Using the records below, output the stretch that opens with the line containing "(326, 311) = (526, 143): blue" and closes with the line containing "(504, 126) = (271, 37): turquoise", exactly and including both lines, with nothing more.

# [MATERIAL SHOWN]

▬▬▬▬▬▬▬▬▬▬

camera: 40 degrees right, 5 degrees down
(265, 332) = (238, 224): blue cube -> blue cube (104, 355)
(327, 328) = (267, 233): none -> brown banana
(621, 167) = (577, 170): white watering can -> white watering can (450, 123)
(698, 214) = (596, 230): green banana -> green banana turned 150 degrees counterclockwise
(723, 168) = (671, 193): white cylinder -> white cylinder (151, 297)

▬▬▬▬▬▬▬▬▬▬

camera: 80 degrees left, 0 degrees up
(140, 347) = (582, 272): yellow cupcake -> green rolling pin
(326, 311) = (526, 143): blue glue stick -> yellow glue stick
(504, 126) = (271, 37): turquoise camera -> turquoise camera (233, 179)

▬▬▬▬▬▬▬▬▬▬

# [REPLY]
(326, 311) = (526, 143): blue glue stick -> yellow glue stick
(504, 126) = (271, 37): turquoise camera -> turquoise camera (233, 179)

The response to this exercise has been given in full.